Stored dataset items:
::::

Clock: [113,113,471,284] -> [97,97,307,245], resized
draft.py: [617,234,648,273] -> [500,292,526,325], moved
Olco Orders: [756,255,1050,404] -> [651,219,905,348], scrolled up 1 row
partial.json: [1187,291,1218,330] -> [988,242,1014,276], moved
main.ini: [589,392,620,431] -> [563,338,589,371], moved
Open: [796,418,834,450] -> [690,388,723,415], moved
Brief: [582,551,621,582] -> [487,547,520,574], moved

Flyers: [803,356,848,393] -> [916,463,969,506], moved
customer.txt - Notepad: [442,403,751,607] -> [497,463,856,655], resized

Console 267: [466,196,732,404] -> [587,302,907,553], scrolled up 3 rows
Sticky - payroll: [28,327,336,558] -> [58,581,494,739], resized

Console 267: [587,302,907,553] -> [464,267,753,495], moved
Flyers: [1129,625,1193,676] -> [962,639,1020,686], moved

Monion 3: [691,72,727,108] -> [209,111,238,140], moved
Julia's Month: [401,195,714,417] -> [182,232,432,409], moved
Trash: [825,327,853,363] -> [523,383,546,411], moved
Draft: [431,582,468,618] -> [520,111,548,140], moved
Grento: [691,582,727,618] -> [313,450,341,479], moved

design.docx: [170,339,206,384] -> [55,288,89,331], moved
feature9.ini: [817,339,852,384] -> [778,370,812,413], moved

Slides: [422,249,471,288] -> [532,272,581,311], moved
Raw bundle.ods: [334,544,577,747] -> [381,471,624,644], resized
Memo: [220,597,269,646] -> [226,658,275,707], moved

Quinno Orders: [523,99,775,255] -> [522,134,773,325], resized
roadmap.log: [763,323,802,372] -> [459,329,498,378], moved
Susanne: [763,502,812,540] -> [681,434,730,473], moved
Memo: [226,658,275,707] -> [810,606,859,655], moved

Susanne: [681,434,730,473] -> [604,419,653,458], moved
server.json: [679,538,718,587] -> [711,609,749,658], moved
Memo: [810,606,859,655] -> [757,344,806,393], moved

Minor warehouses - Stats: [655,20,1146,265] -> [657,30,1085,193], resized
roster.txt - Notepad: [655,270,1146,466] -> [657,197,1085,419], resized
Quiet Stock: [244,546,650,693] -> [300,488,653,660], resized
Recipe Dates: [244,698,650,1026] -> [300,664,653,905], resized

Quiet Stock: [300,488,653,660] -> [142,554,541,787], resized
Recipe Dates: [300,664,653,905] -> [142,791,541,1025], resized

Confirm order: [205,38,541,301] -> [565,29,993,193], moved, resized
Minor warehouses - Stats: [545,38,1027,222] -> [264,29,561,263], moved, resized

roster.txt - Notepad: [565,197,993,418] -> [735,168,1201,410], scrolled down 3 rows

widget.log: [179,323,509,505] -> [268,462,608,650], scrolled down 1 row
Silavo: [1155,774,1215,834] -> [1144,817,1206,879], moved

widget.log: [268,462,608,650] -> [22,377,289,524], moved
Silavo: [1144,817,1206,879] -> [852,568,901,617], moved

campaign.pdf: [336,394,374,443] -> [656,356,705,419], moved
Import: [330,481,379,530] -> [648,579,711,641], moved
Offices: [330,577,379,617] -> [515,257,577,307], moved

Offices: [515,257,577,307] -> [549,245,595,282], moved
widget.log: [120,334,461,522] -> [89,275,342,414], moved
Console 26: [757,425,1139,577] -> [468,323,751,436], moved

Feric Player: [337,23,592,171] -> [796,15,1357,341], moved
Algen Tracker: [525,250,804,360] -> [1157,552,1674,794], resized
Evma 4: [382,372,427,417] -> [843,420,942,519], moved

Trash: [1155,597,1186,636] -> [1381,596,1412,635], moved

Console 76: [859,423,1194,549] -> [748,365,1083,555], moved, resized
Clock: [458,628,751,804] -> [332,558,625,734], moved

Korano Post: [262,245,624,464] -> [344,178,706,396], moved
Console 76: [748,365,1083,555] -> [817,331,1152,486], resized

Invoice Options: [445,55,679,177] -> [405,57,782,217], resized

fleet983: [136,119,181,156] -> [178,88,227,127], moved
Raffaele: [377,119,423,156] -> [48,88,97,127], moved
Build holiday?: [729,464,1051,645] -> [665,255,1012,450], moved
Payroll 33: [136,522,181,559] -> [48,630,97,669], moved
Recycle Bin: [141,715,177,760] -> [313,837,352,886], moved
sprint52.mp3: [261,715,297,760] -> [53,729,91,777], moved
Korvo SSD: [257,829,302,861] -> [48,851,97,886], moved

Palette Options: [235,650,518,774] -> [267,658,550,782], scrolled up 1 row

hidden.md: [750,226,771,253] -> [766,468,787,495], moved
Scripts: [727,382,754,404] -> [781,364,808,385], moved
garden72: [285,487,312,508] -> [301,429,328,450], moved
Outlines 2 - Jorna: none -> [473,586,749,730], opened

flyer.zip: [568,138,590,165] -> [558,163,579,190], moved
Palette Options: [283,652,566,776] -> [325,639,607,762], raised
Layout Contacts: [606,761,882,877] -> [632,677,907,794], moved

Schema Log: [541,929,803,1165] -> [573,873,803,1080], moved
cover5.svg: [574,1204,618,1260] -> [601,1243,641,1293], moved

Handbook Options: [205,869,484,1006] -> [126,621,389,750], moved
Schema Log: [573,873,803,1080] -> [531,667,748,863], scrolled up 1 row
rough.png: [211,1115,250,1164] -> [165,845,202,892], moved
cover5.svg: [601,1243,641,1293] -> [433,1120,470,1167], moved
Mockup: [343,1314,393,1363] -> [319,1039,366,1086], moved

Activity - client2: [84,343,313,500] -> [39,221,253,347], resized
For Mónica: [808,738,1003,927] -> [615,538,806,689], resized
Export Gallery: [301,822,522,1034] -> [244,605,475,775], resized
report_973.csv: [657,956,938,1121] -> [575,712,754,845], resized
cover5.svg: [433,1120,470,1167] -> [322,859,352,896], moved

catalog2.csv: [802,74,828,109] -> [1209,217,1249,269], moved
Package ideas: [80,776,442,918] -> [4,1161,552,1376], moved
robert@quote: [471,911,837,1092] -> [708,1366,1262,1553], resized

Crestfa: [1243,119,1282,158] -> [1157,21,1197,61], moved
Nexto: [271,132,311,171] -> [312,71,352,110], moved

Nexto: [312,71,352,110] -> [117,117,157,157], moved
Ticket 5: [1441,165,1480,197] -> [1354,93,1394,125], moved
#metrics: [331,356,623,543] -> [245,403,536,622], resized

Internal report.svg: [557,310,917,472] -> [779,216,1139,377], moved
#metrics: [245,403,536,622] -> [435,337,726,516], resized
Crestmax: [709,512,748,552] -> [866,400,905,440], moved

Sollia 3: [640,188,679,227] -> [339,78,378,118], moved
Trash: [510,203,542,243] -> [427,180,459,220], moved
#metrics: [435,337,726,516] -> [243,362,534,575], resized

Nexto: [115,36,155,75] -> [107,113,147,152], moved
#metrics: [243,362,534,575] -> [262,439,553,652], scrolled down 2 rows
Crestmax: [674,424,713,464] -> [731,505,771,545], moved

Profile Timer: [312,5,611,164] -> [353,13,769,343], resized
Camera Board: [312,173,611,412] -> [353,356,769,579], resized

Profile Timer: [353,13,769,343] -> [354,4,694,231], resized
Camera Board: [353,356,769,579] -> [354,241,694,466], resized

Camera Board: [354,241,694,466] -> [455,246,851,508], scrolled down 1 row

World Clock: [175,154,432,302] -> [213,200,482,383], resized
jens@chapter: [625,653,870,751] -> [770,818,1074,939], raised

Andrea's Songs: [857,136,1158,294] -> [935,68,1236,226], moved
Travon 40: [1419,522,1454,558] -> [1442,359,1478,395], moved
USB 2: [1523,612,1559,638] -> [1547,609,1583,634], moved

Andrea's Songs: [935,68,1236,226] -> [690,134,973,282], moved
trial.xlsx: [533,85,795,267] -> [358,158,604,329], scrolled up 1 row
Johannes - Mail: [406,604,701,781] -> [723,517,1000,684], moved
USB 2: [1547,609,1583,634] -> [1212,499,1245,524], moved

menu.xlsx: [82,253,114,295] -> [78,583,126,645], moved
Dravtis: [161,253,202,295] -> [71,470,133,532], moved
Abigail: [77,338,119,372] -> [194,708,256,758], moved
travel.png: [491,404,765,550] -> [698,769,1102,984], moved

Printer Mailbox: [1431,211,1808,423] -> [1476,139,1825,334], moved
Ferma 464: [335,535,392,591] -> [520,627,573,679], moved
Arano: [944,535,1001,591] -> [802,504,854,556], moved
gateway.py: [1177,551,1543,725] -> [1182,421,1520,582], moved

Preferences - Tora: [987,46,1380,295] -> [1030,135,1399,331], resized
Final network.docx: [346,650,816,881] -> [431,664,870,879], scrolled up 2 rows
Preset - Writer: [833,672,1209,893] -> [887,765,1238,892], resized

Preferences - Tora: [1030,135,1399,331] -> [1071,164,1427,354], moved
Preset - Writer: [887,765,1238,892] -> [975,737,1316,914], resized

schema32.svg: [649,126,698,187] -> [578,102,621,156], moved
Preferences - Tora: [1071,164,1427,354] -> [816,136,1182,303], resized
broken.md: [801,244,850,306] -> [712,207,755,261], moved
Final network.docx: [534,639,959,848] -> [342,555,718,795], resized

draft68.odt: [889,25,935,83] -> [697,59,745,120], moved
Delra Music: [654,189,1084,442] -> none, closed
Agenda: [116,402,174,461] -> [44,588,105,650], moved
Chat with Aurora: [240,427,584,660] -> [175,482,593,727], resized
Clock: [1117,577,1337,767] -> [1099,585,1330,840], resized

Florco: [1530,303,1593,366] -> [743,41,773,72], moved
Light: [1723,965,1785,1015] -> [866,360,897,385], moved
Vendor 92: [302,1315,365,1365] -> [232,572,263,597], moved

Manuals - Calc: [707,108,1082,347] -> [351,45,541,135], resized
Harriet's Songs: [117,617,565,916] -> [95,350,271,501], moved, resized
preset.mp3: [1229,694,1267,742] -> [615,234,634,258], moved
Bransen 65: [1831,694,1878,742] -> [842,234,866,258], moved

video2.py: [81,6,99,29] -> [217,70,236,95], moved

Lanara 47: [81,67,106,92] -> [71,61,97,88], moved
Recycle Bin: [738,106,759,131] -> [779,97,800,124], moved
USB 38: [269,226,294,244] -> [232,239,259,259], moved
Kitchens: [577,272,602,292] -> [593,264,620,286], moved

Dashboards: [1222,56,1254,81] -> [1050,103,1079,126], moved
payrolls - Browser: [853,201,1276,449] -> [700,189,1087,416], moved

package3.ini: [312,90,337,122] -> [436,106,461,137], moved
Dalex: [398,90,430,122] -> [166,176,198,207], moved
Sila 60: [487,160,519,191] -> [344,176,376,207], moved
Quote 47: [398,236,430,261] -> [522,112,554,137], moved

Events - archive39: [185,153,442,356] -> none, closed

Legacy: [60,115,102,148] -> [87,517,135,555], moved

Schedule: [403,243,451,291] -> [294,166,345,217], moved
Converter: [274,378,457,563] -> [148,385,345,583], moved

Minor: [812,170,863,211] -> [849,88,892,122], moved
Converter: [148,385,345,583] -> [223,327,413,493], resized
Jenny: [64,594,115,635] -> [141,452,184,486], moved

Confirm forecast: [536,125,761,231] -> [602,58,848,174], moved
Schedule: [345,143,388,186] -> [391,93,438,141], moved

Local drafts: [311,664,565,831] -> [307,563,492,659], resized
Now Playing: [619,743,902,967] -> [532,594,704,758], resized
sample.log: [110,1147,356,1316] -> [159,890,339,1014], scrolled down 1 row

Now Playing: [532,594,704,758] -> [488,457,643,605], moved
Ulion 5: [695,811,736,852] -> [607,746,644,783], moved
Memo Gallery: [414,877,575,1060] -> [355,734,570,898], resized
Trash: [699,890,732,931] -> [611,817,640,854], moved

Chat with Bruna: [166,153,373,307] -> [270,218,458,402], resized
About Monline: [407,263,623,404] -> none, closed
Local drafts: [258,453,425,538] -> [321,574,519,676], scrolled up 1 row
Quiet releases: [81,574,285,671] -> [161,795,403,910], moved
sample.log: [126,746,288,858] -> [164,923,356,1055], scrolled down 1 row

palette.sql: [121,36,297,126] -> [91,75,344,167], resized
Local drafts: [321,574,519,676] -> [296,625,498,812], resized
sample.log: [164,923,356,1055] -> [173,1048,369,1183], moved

::::

YOUR OBJECTIVE → Write down again, exactly as given, only the lines above that fall from the line with "catalog2.csv: [802,74,828,109] ->" to the line with "Internal report.svg: [557,310,917,472]", inclusive.

ANSWER BELOW →
catalog2.csv: [802,74,828,109] -> [1209,217,1249,269], moved
Package ideas: [80,776,442,918] -> [4,1161,552,1376], moved
robert@quote: [471,911,837,1092] -> [708,1366,1262,1553], resized

Crestfa: [1243,119,1282,158] -> [1157,21,1197,61], moved
Nexto: [271,132,311,171] -> [312,71,352,110], moved

Nexto: [312,71,352,110] -> [117,117,157,157], moved
Ticket 5: [1441,165,1480,197] -> [1354,93,1394,125], moved
#metrics: [331,356,623,543] -> [245,403,536,622], resized

Internal report.svg: [557,310,917,472] -> [779,216,1139,377], moved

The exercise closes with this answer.